[Start of Attachment]

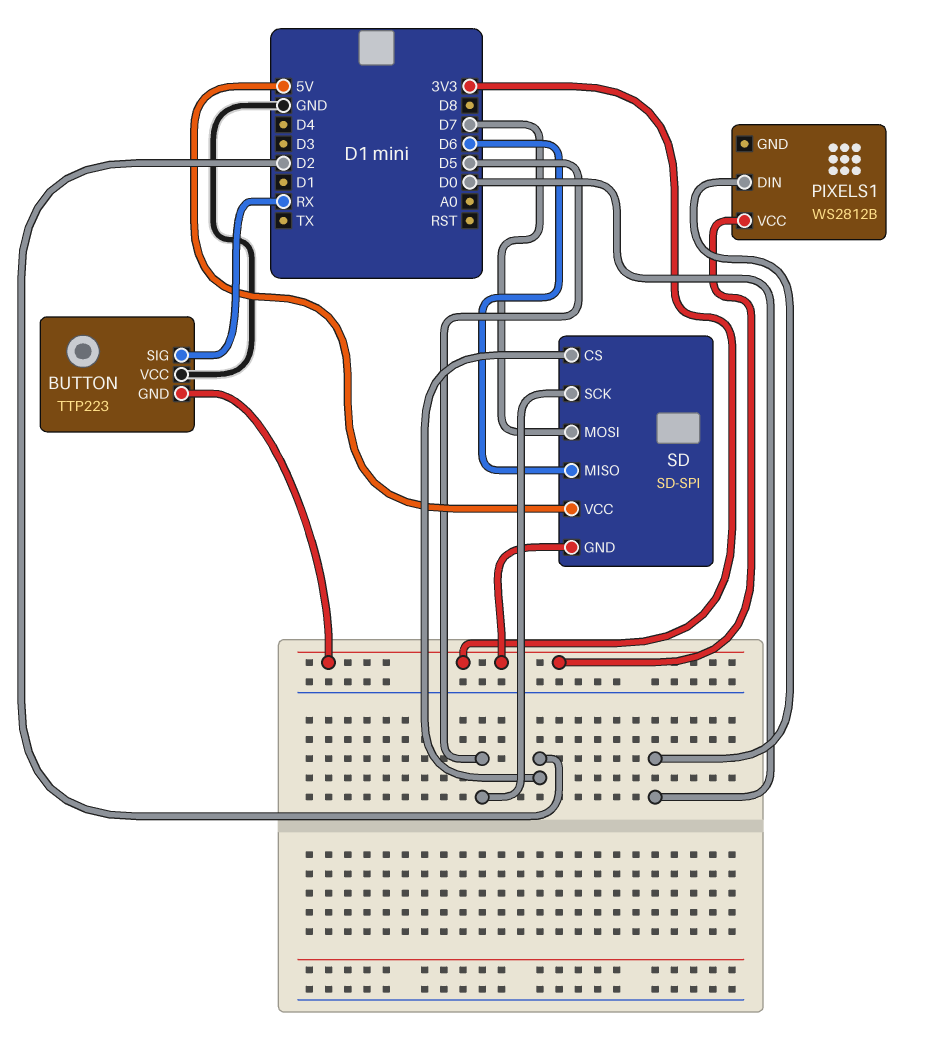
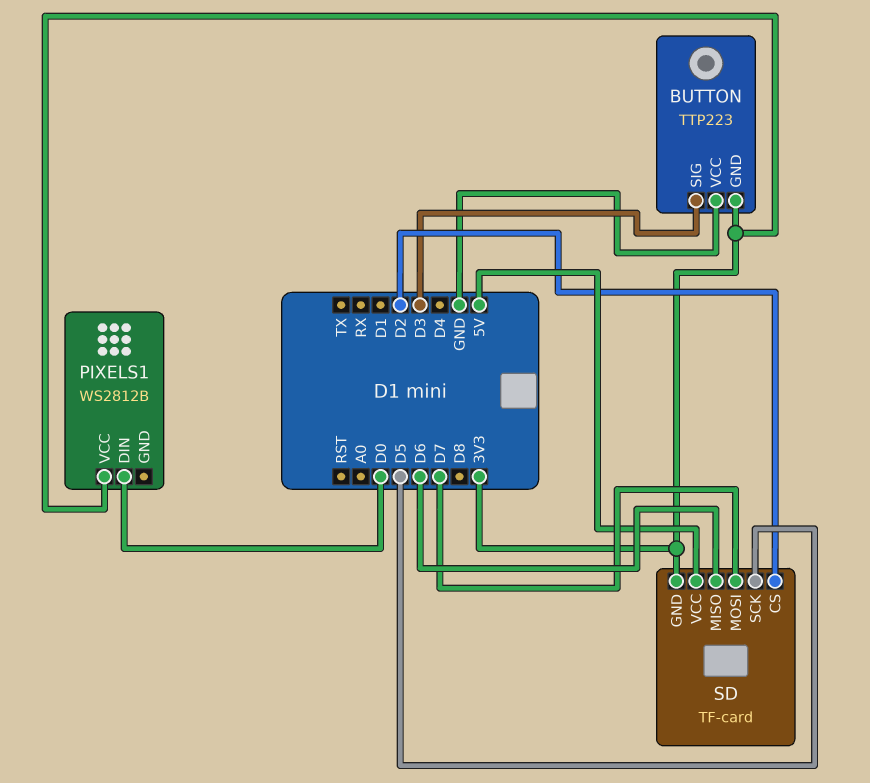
BUTTON pin SIG: RX -> D3
SD: SD-SPI -> TF-card

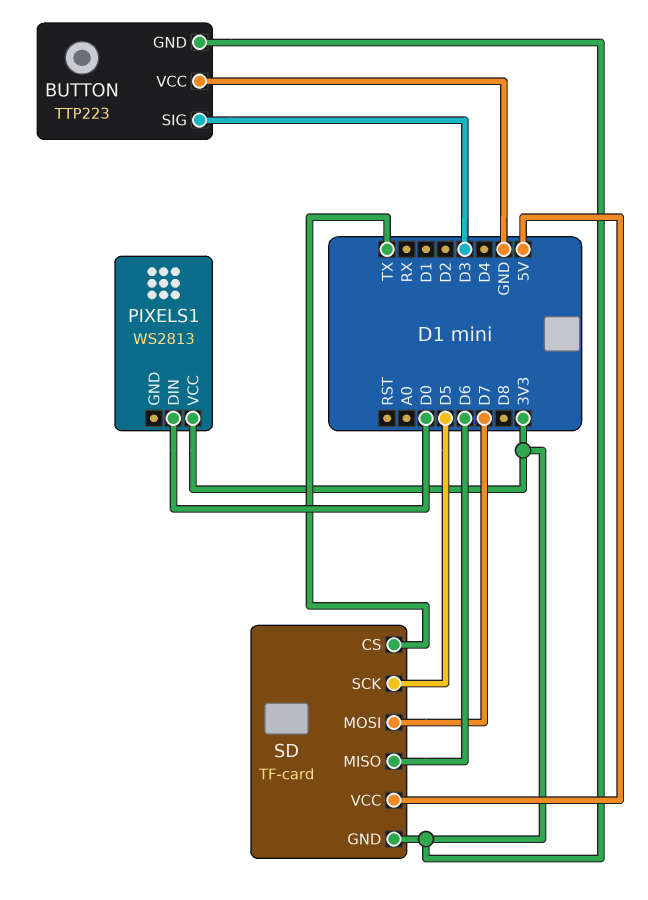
PIXELS1: WS2812B -> WS2813
SD pin CS: D2 -> TX

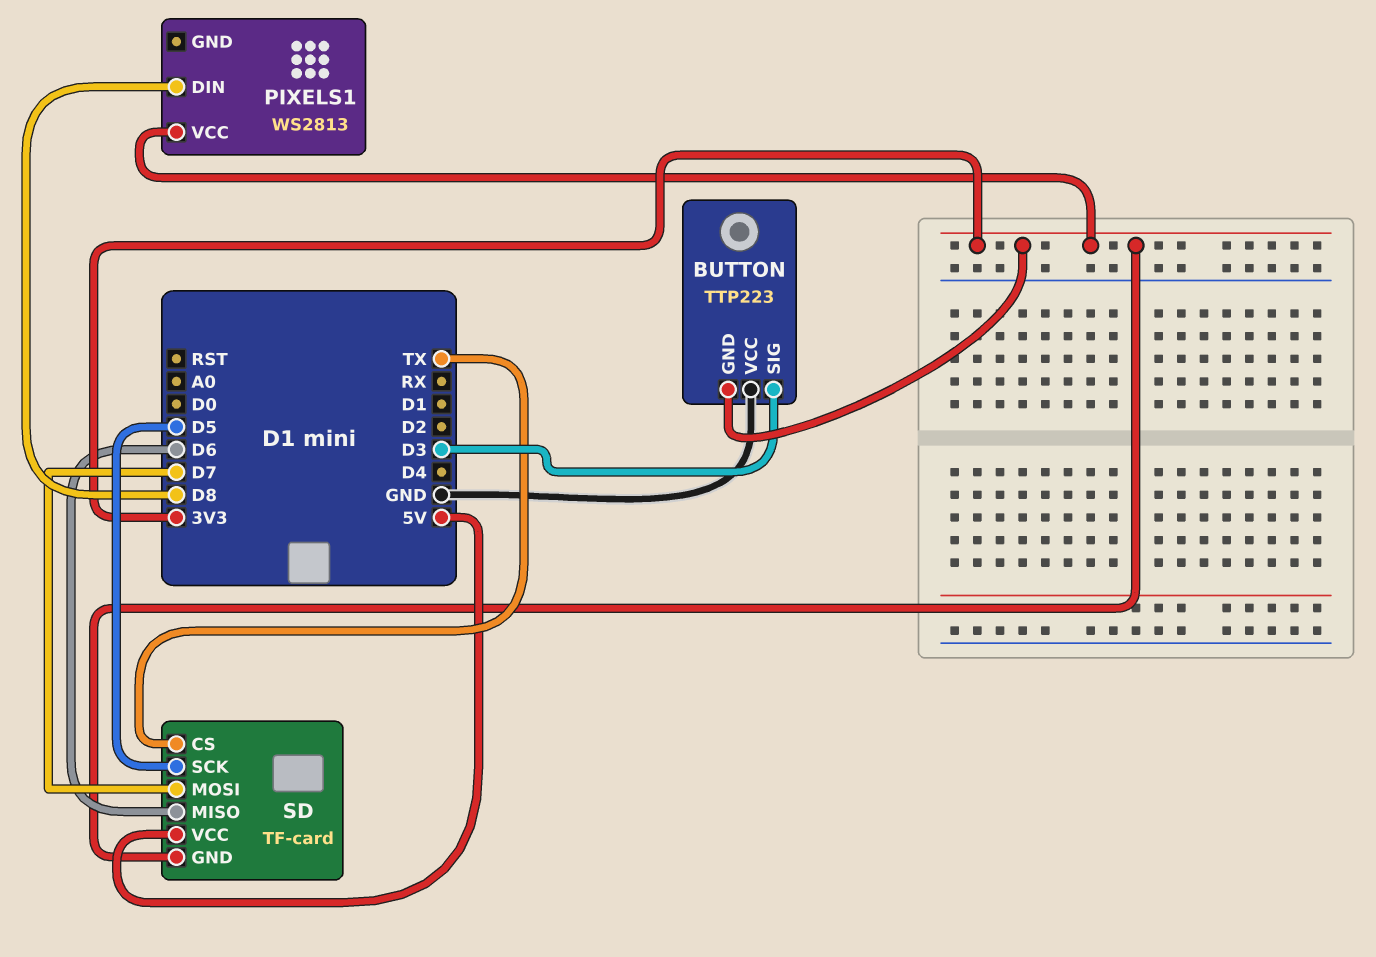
PIXELS1 pin DIN: D0 -> D8

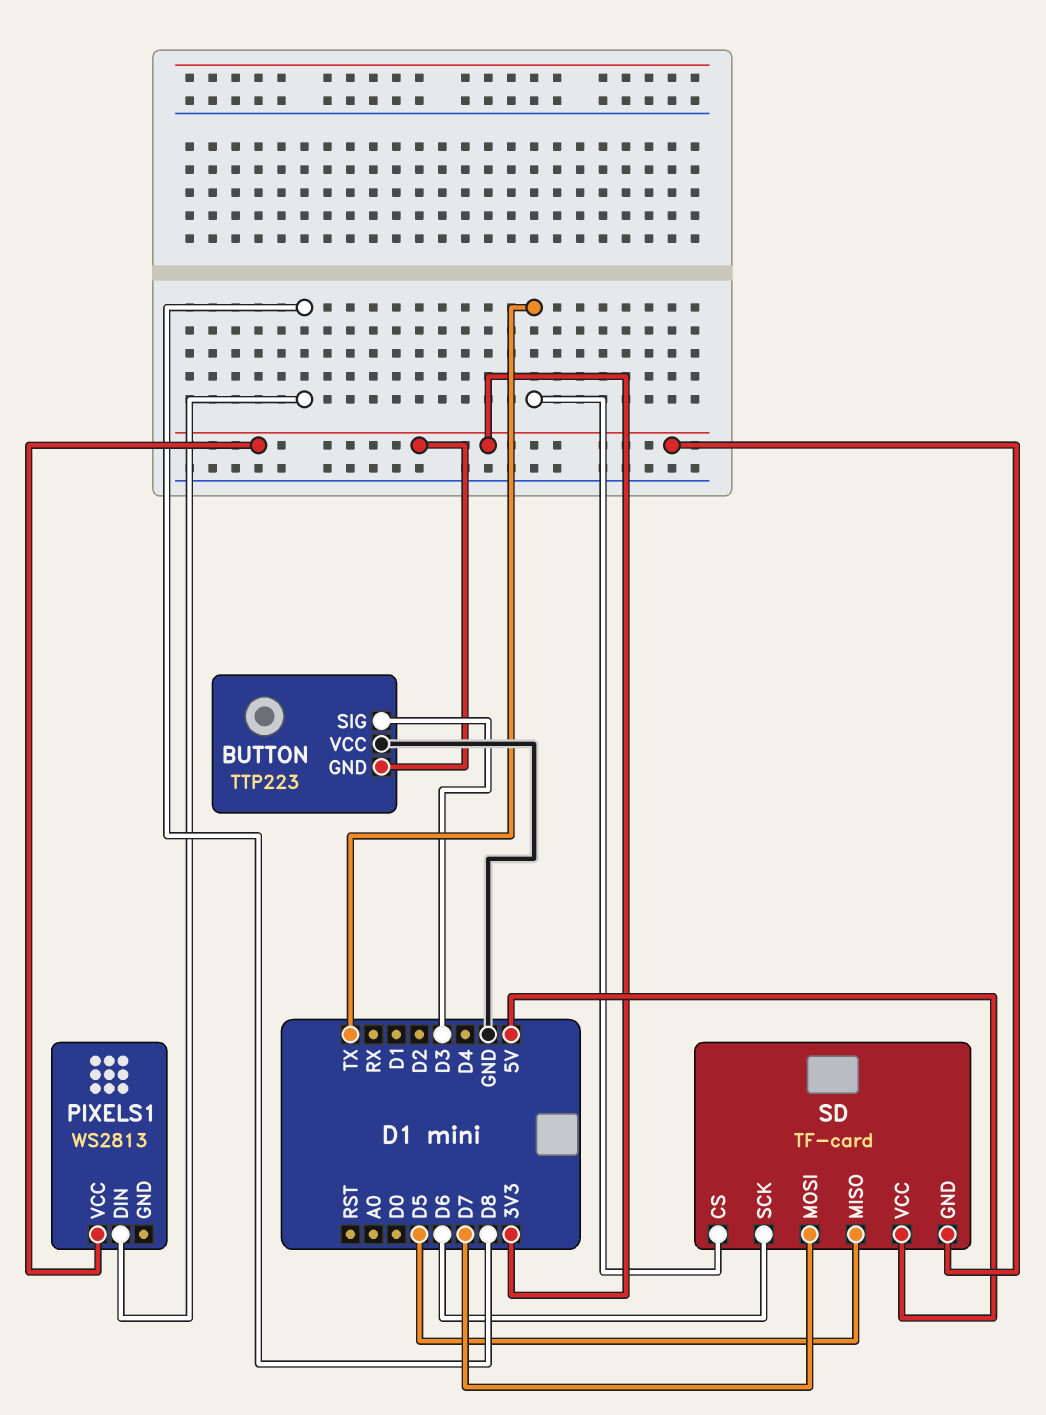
SD pin MISO: D6 -> D5
SD pin SCK: D5 -> D6

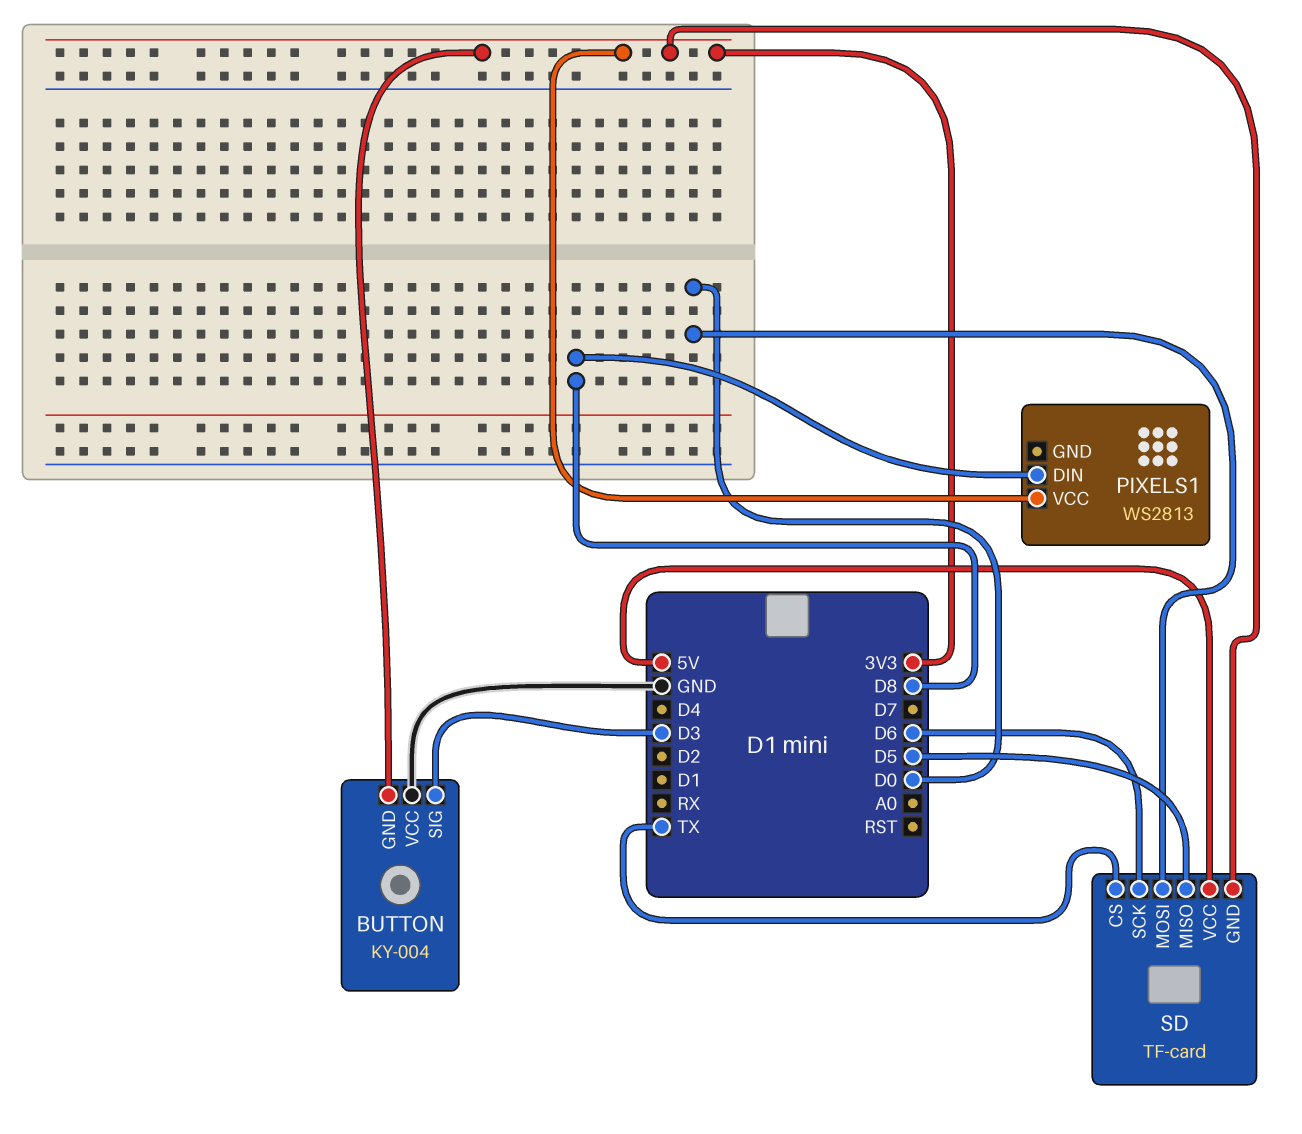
BUTTON: TTP223 -> KY-004
SD pin MOSI: D7 -> D0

[End of Attachment]

» What you have to do
The task requires restating verbatim the lines from the one that holds "SD pin MISO: D6 -> D5" through the end of the listing, both ends counted, and no pictures.

» Exercise response
SD pin MISO: D6 -> D5
SD pin SCK: D5 -> D6

BUTTON: TTP223 -> KY-004
SD pin MOSI: D7 -> D0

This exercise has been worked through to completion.